= Task =
Under this line are the records; write out word for word the part that begins at the line containing "lime brick E3:F3" and ends at the line containing "black brick M13:M14", and no more.

= Working data =
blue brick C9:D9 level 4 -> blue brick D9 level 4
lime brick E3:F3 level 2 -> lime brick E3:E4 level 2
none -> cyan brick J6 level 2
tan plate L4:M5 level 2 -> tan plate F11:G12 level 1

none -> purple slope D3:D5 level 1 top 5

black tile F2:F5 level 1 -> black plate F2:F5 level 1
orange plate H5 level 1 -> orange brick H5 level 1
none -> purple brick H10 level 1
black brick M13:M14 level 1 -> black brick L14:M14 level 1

...

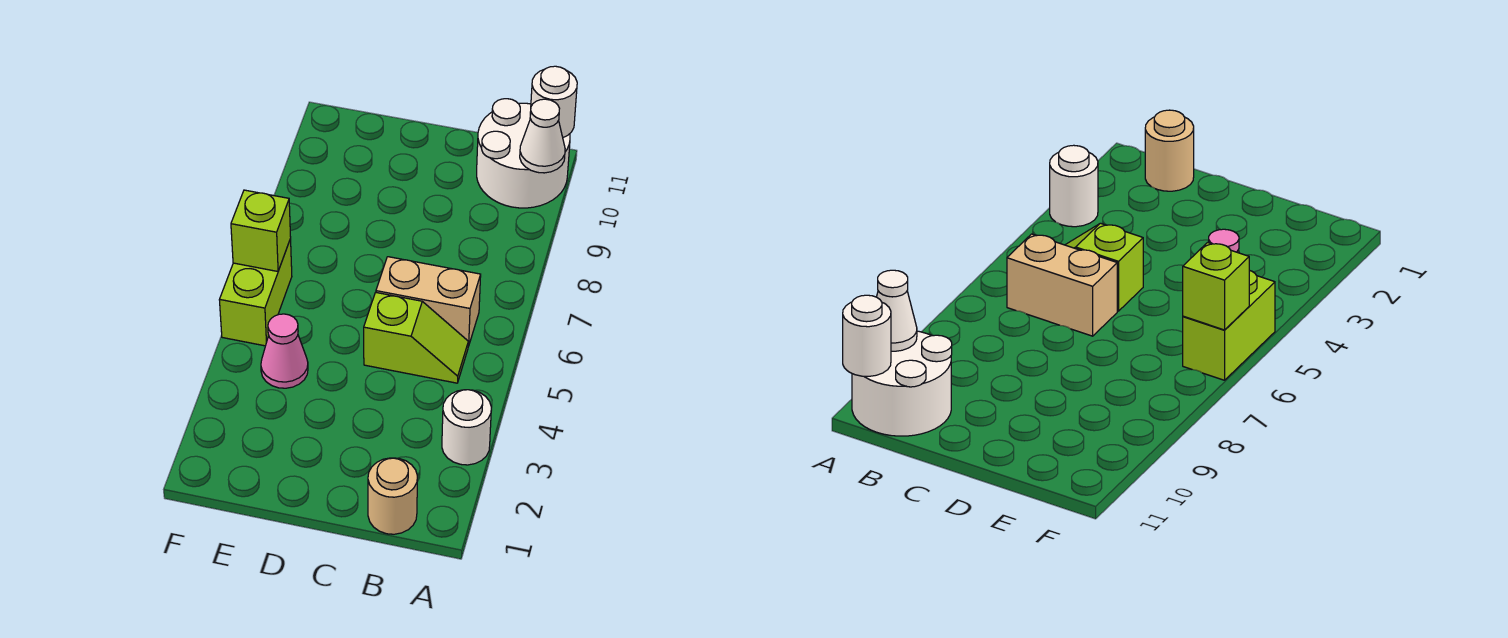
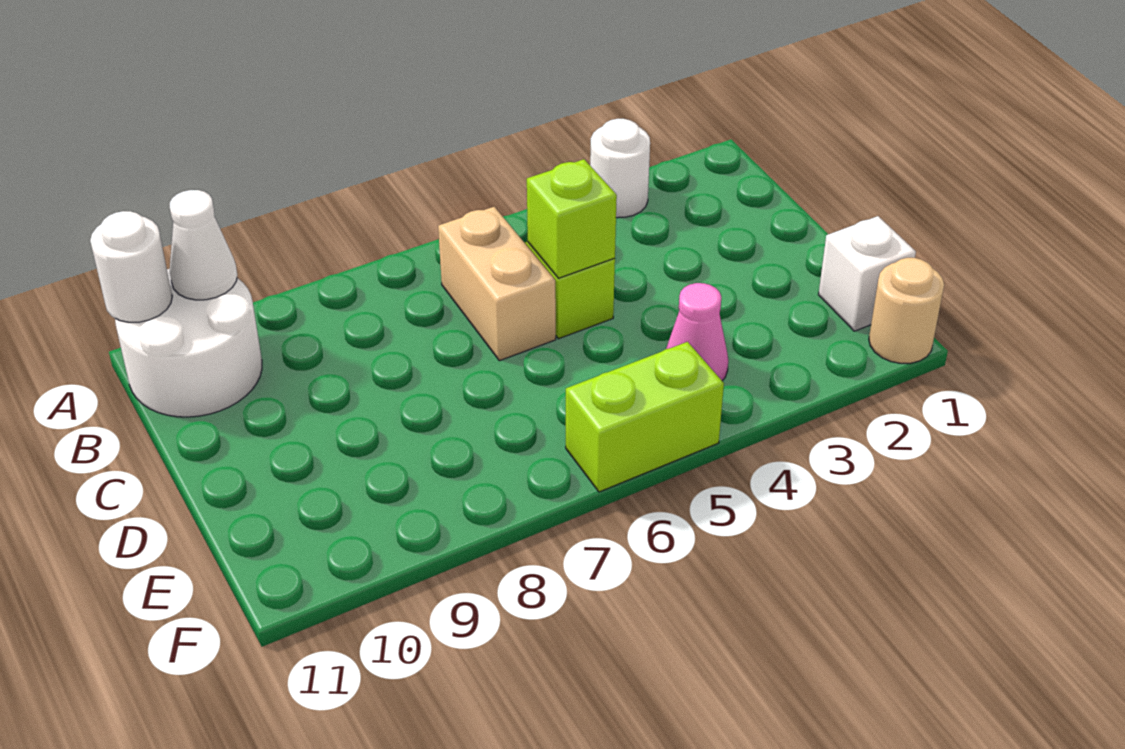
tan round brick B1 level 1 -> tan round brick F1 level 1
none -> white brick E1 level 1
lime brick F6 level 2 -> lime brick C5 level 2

= Answer to this problem =
lime brick E3:F3 level 2 -> lime brick E3:E4 level 2
none -> cyan brick J6 level 2
tan plate L4:M5 level 2 -> tan plate F11:G12 level 1

none -> purple slope D3:D5 level 1 top 5

black tile F2:F5 level 1 -> black plate F2:F5 level 1
orange plate H5 level 1 -> orange brick H5 level 1
none -> purple brick H10 level 1
black brick M13:M14 level 1 -> black brick L14:M14 level 1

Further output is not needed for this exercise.